:: Activity ::
Beginning with the line that has "U102 pin VIN: +24V -> VCC" and ending with the line that has "U102: TPS61040 -> SX1308", retype the entries below exactly, except for the pictures.

:: Data for analysis ::
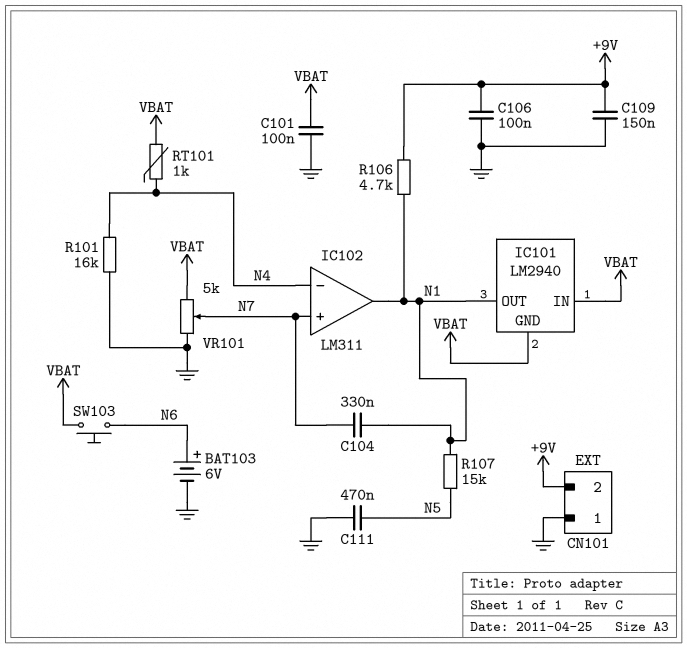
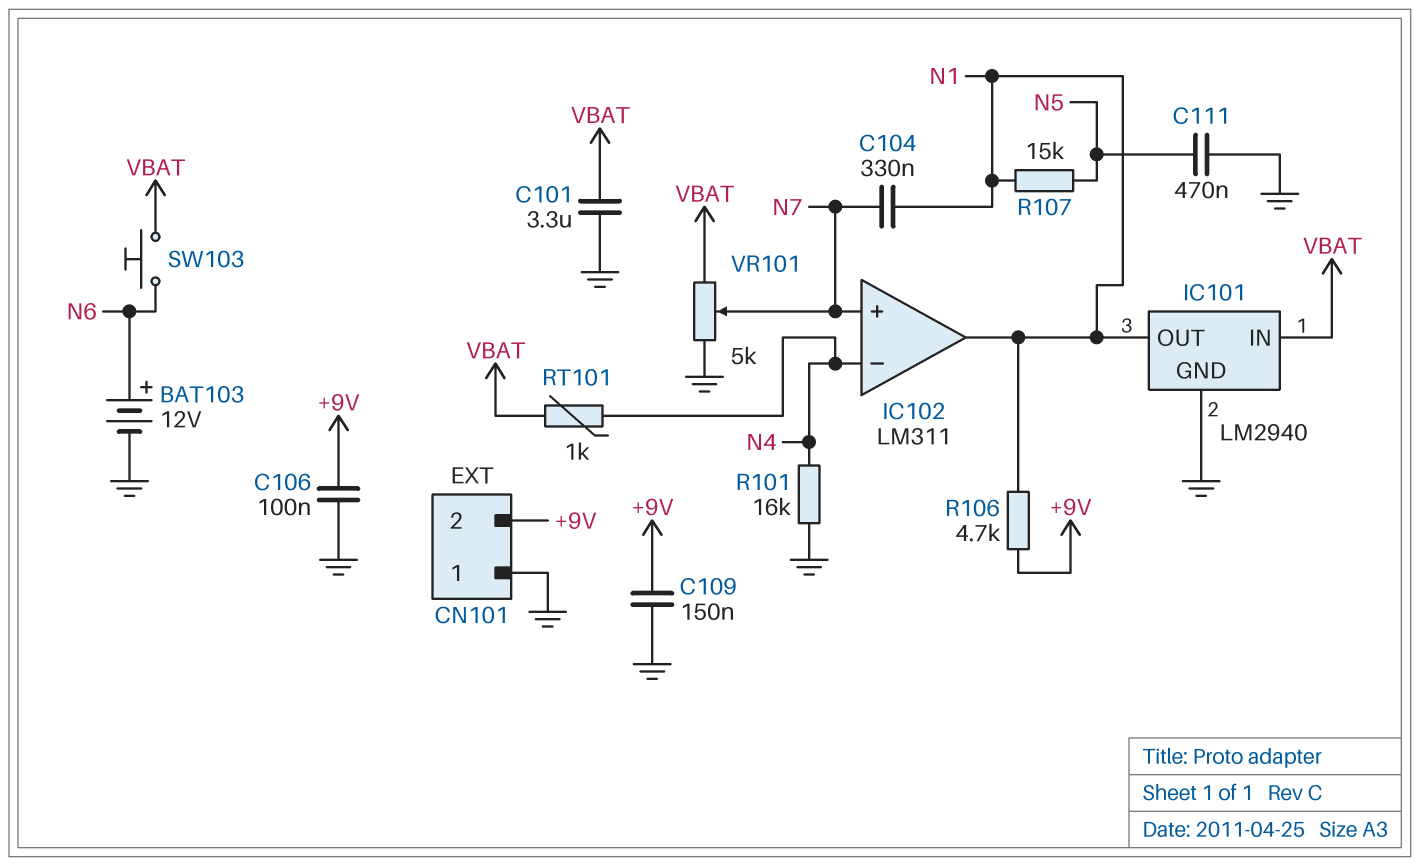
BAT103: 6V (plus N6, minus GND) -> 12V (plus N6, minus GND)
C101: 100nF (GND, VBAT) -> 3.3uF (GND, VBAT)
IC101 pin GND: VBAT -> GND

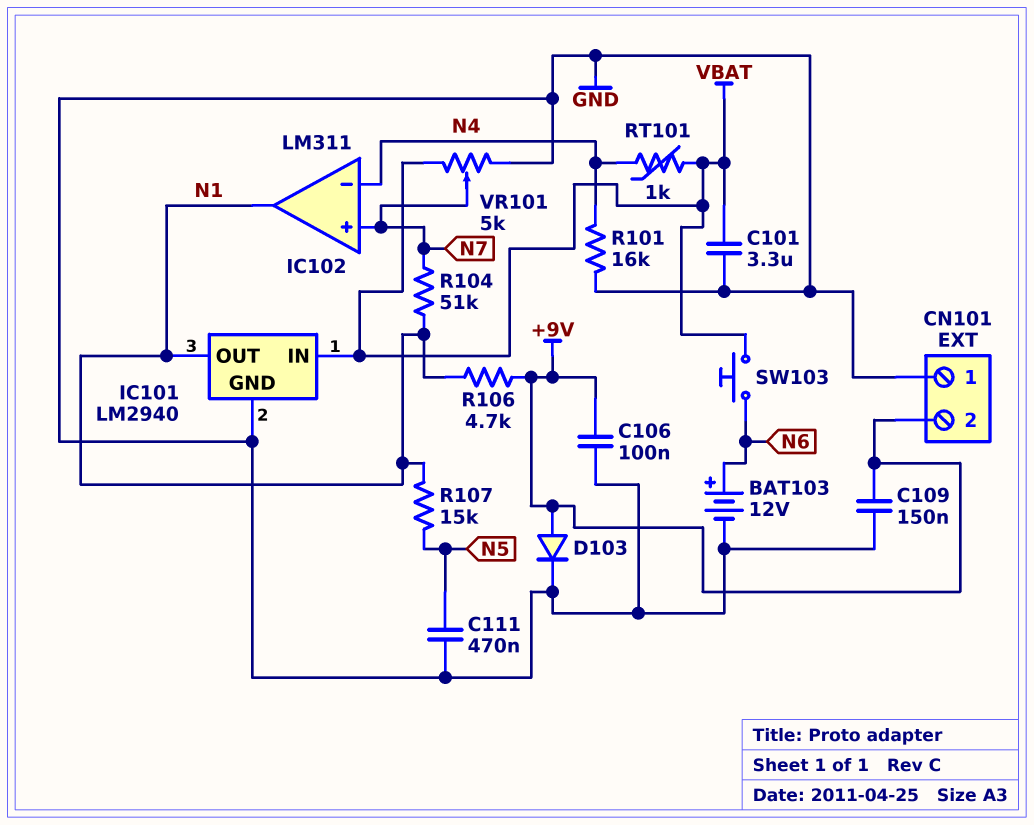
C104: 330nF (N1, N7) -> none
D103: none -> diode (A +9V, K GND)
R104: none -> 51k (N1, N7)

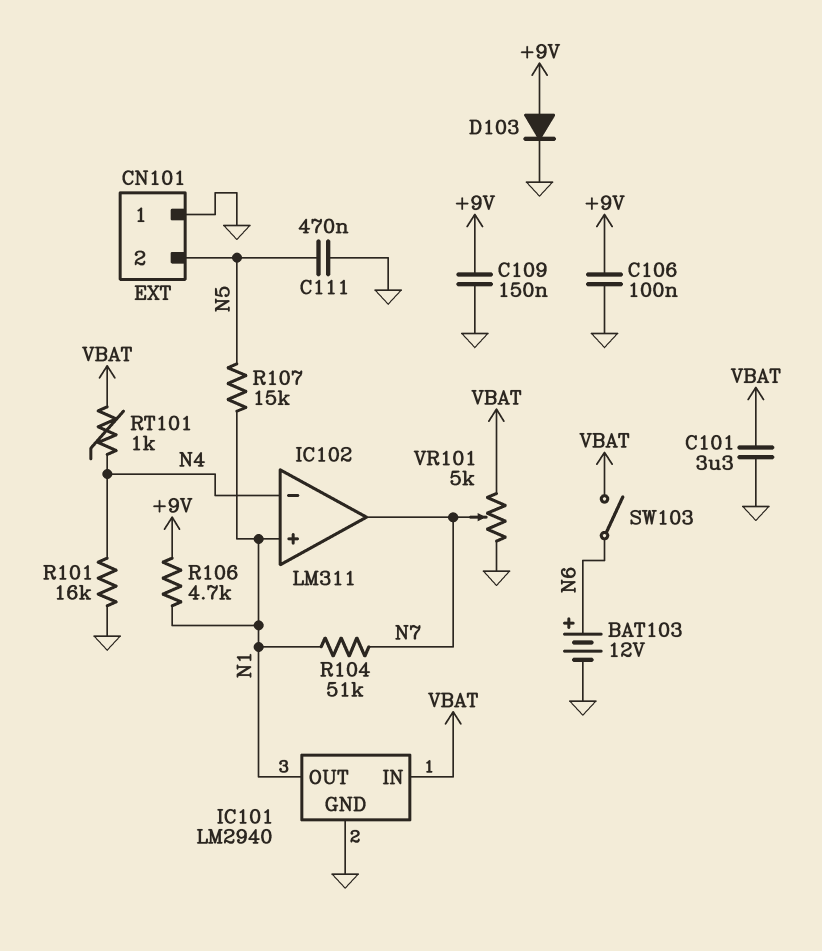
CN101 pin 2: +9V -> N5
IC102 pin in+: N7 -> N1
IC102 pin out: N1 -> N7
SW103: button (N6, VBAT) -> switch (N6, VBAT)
* * *
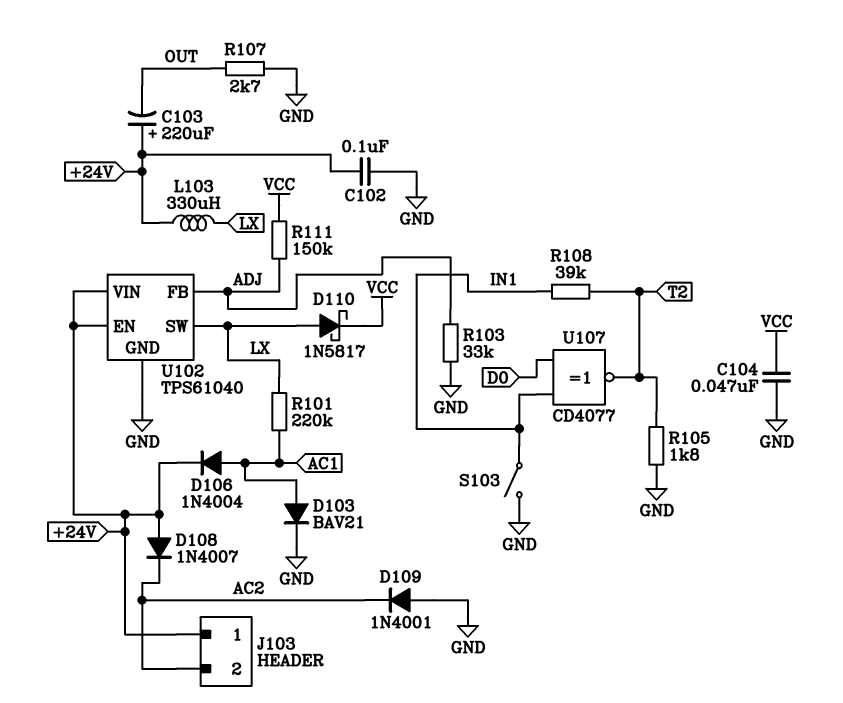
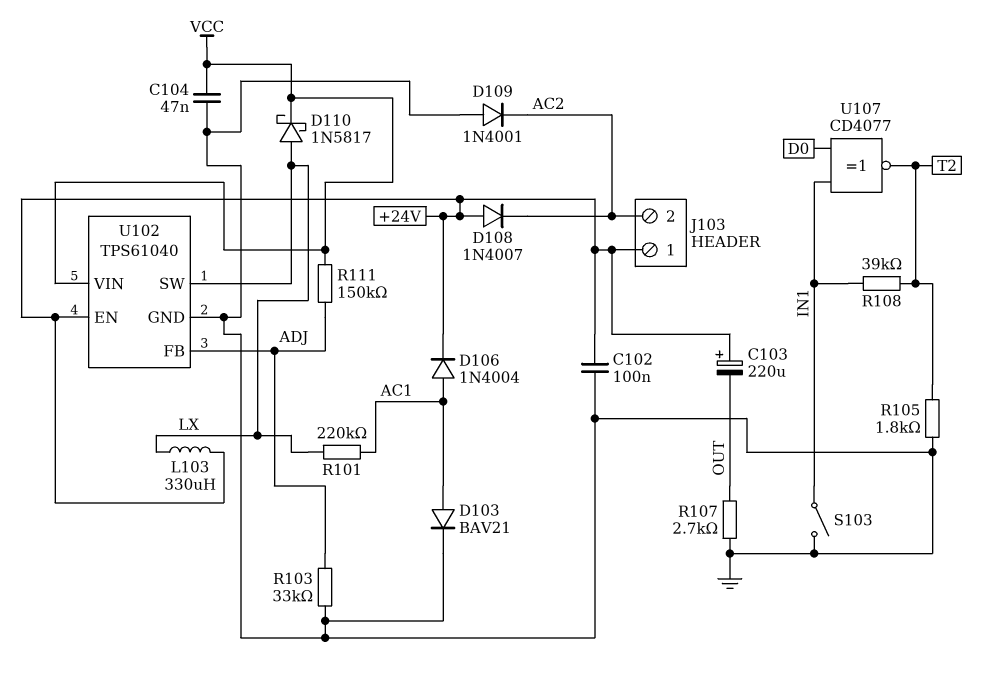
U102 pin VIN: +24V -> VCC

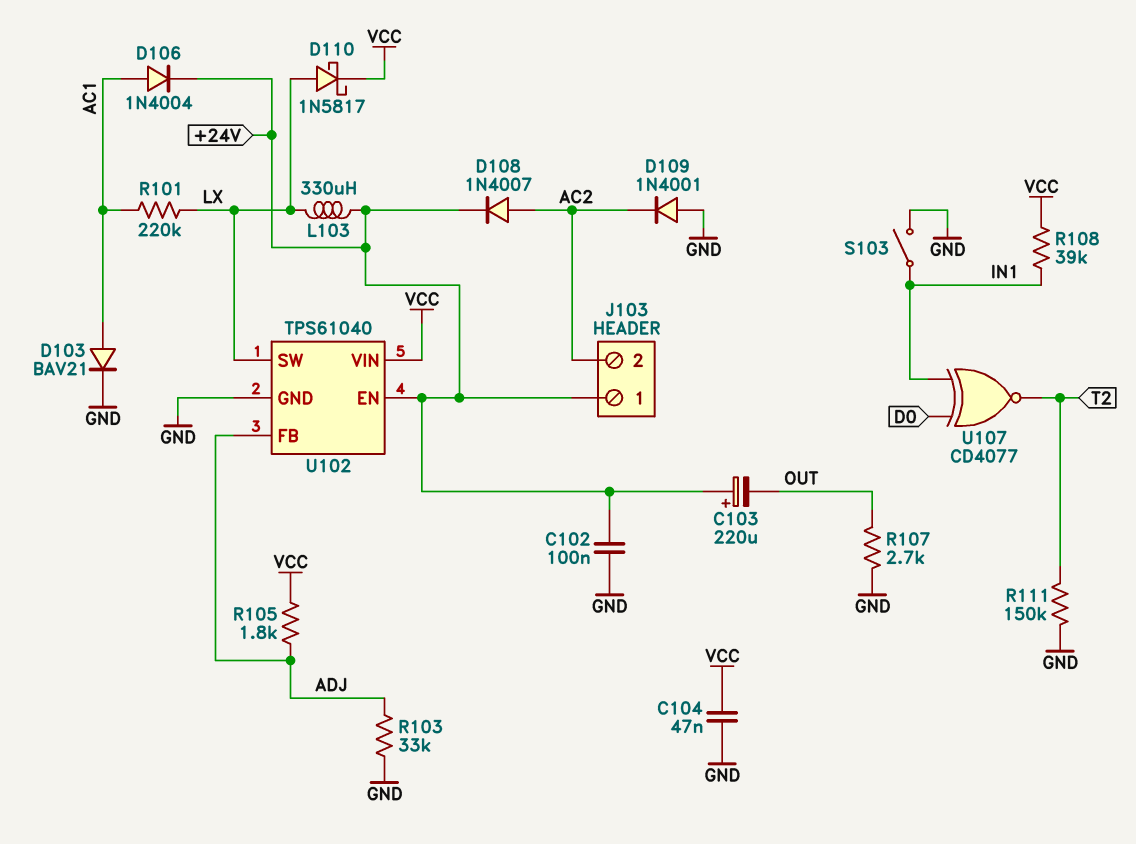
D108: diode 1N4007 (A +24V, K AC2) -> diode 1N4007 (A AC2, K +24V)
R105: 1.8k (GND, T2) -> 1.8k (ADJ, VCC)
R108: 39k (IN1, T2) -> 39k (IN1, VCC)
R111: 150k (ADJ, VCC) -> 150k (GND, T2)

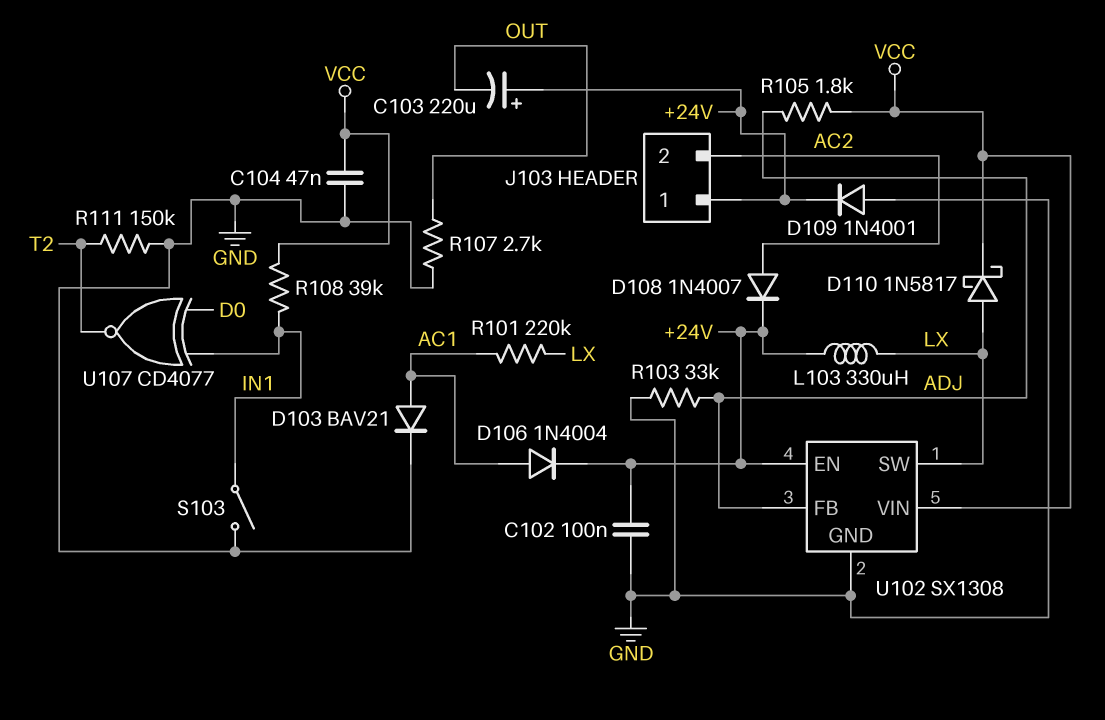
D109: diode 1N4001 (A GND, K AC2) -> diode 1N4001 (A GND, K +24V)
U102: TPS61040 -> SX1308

:: Finished exercise ::
U102 pin VIN: +24V -> VCC

D108: diode 1N4007 (A +24V, K AC2) -> diode 1N4007 (A AC2, K +24V)
R105: 1.8k (GND, T2) -> 1.8k (ADJ, VCC)
R108: 39k (IN1, T2) -> 39k (IN1, VCC)
R111: 150k (ADJ, VCC) -> 150k (GND, T2)

D109: diode 1N4001 (A GND, K AC2) -> diode 1N4001 (A GND, K +24V)
U102: TPS61040 -> SX1308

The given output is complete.